Extracted information:
═══
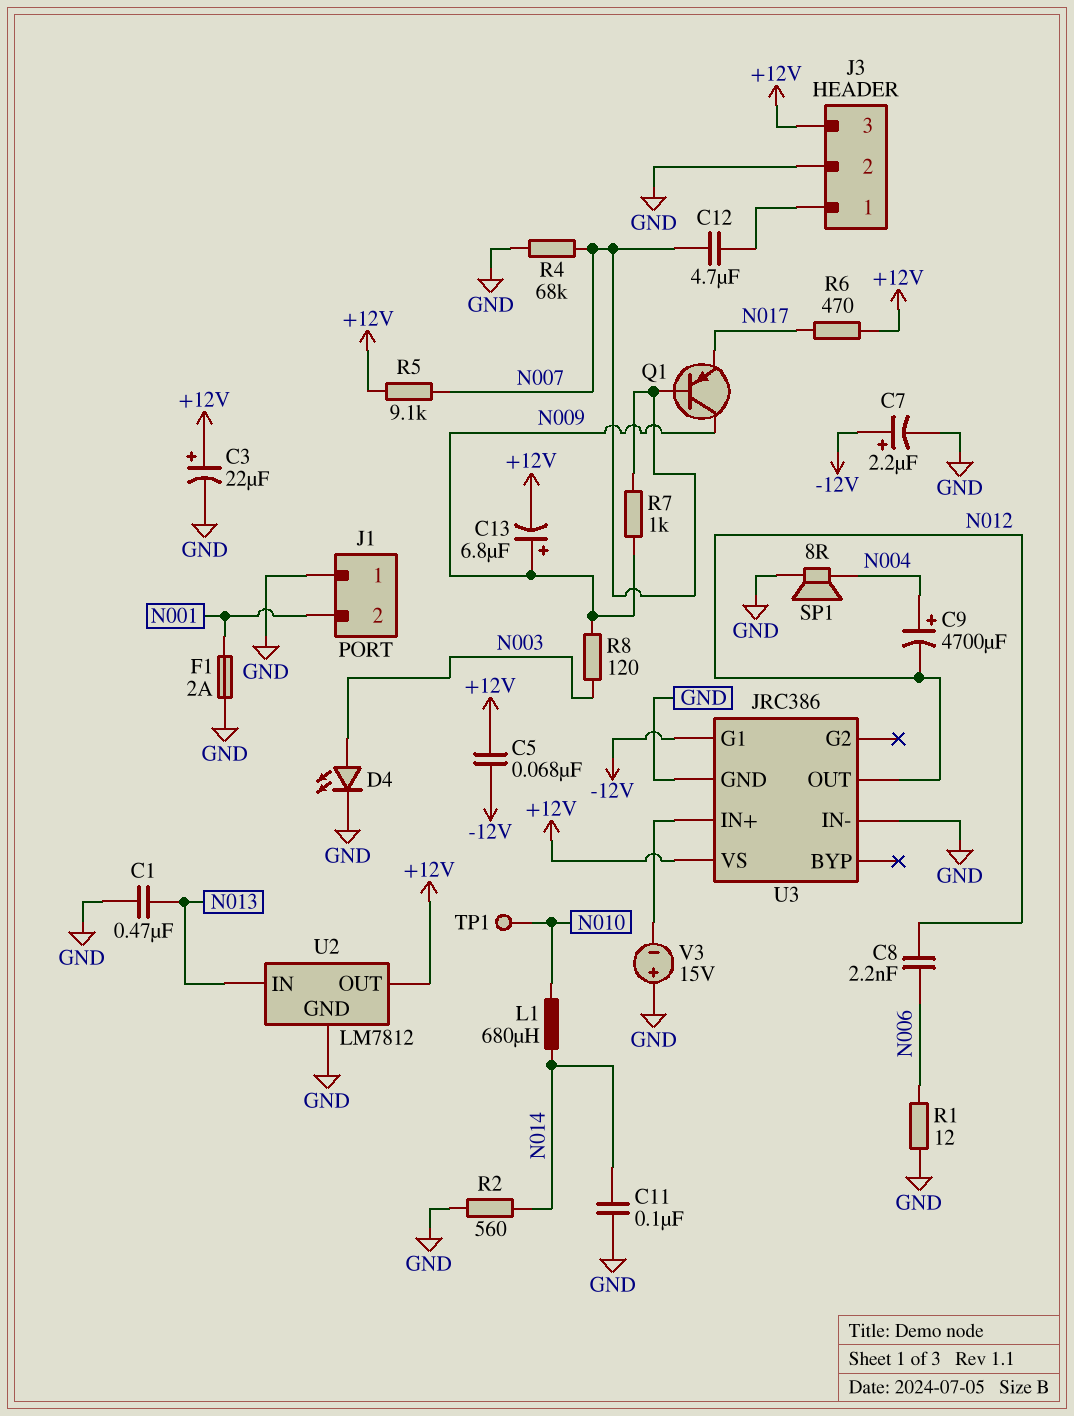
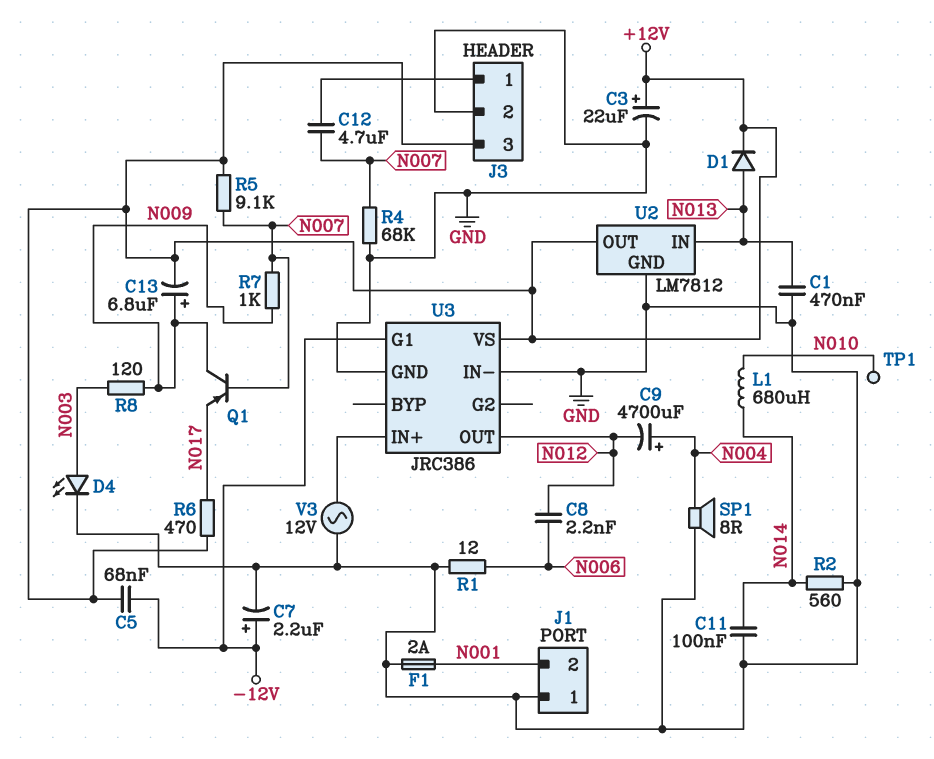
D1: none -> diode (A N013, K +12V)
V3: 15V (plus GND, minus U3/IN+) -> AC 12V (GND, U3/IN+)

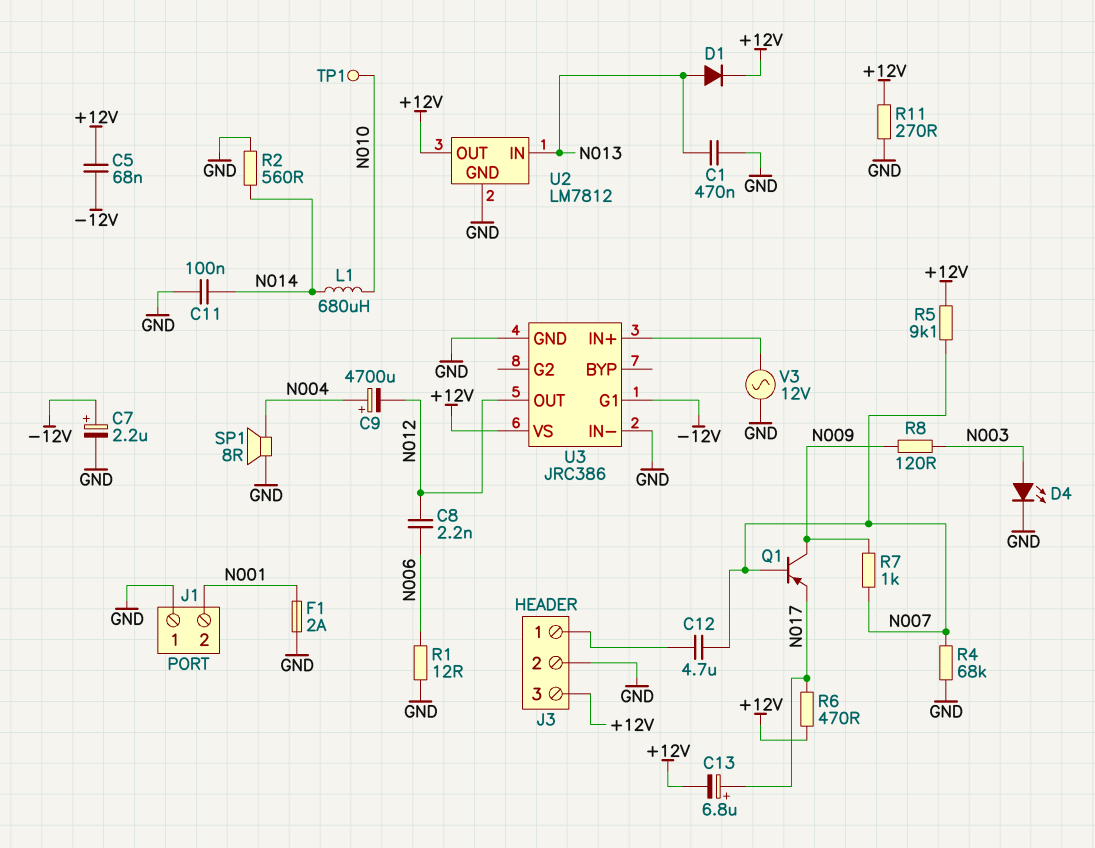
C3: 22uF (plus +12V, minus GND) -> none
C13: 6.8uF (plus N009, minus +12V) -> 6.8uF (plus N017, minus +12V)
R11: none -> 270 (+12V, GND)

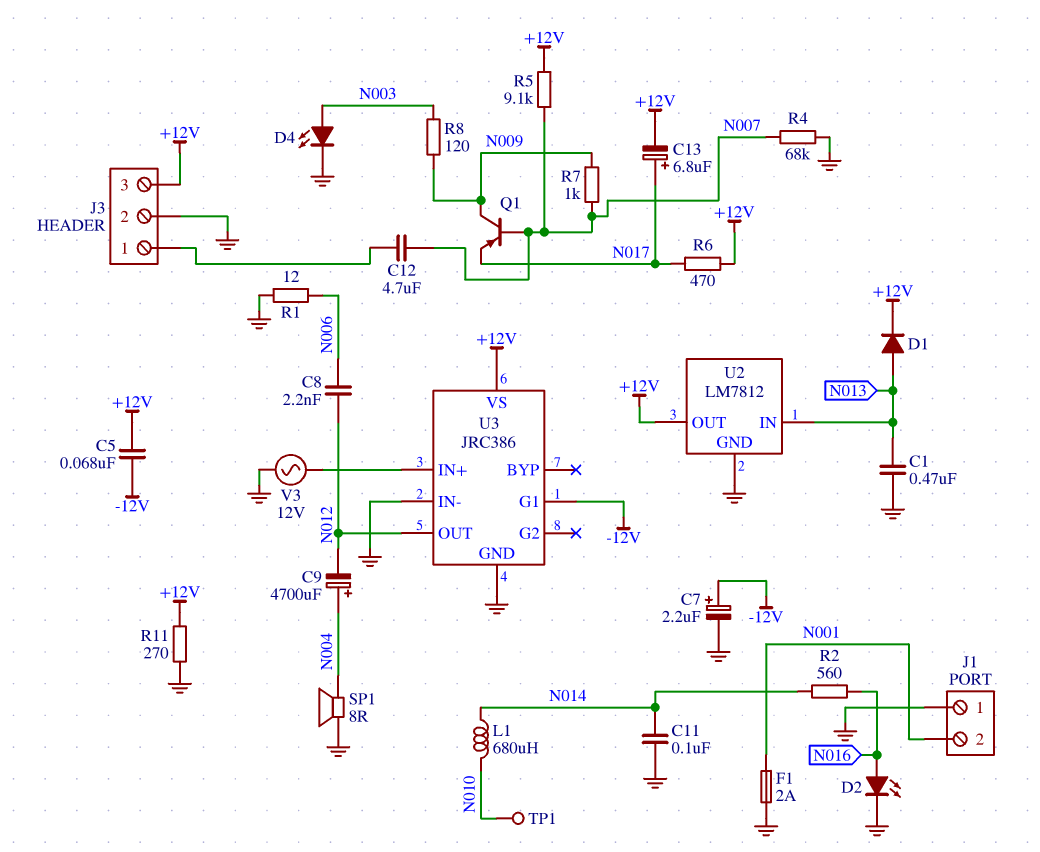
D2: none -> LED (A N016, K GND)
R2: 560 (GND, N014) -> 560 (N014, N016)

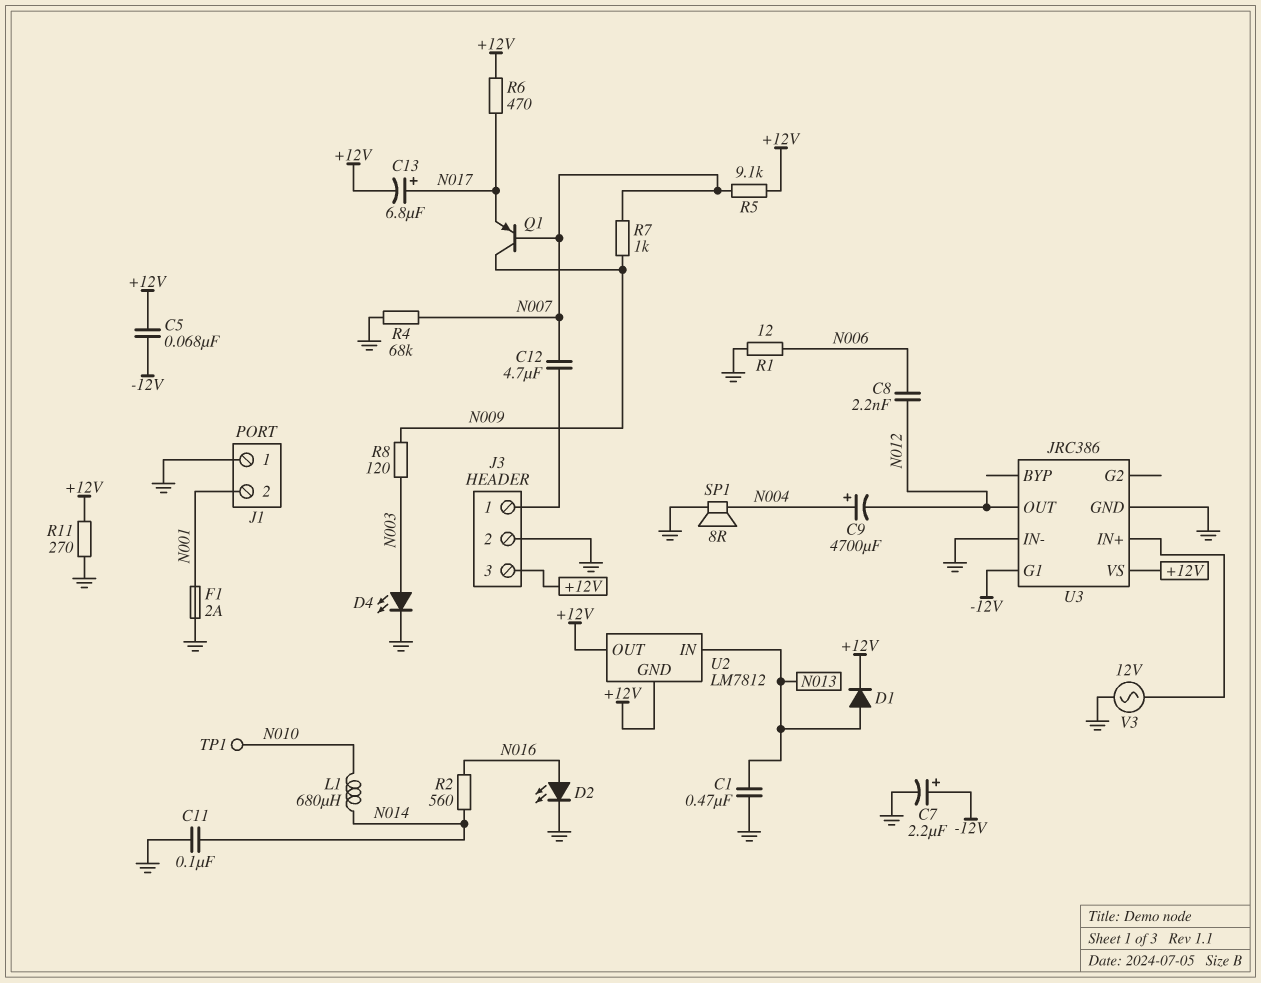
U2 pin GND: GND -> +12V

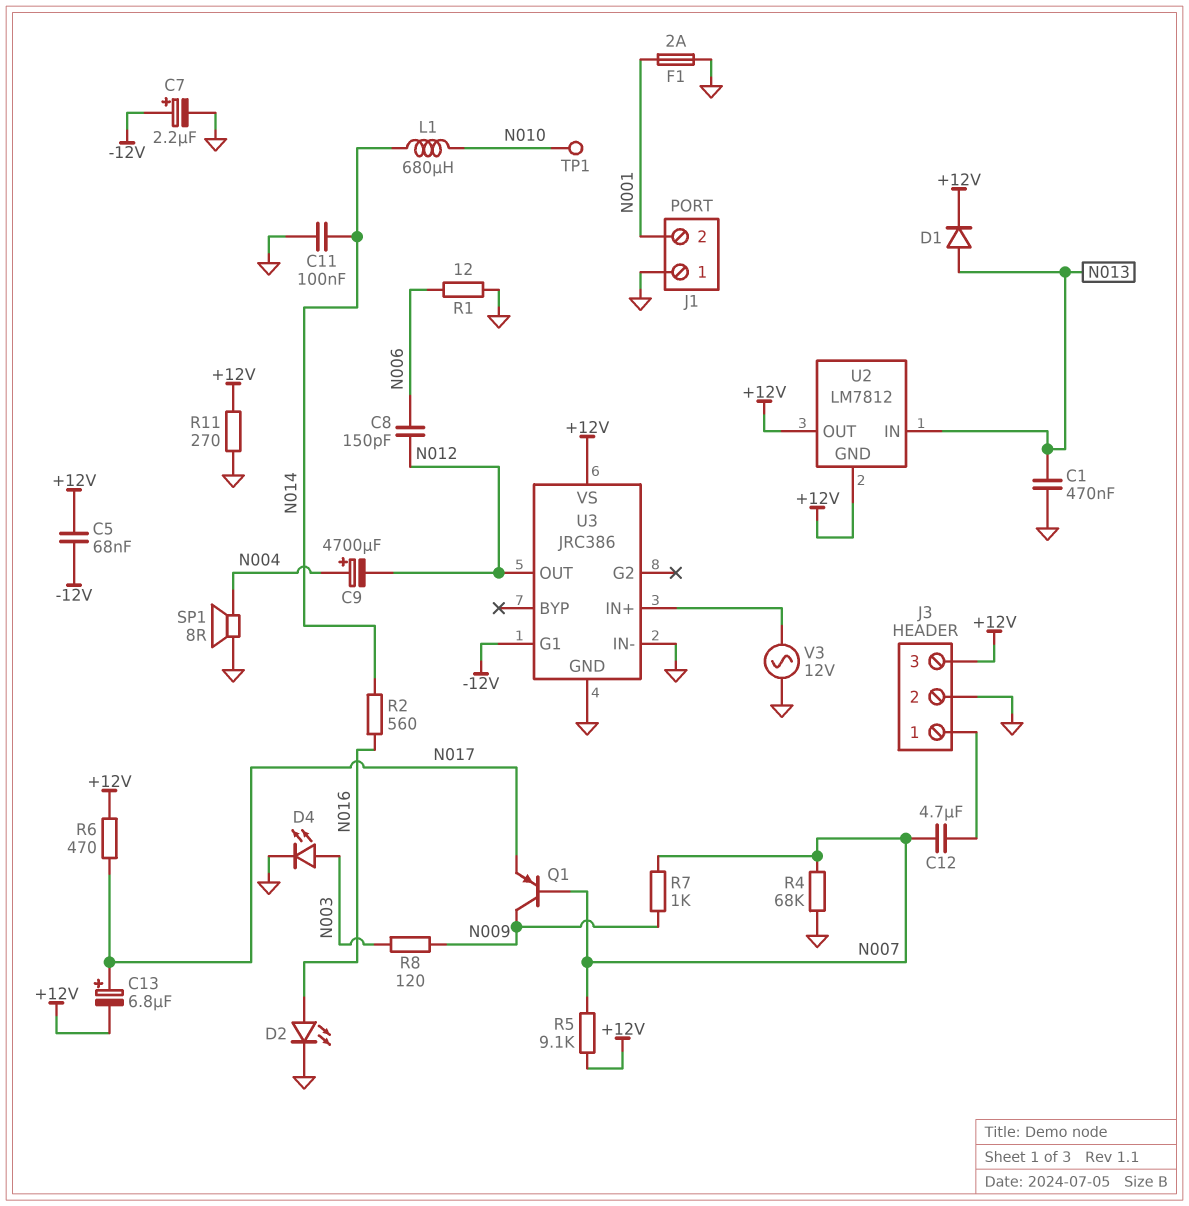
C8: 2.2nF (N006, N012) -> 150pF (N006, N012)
═══
Assigned task: Except for the pictures, write the data out exactly.

Result of the exercise:
D1: none -> diode (A N013, K +12V)
V3: 15V (plus GND, minus U3/IN+) -> AC 12V (GND, U3/IN+)

C3: 22uF (plus +12V, minus GND) -> none
C13: 6.8uF (plus N009, minus +12V) -> 6.8uF (plus N017, minus +12V)
R11: none -> 270 (+12V, GND)

D2: none -> LED (A N016, K GND)
R2: 560 (GND, N014) -> 560 (N014, N016)

U2 pin GND: GND -> +12V

C8: 2.2nF (N006, N012) -> 150pF (N006, N012)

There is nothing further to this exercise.